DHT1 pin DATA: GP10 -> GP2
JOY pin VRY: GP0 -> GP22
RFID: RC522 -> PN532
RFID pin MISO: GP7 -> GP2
--
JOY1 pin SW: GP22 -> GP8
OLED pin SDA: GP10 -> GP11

PROBLEM TO SOLVE:
Every line that contains the string "RFID" should be returned from the data.

ANSWER SECTION:
RFID: RC522 -> PN532
RFID pin MISO: GP7 -> GP2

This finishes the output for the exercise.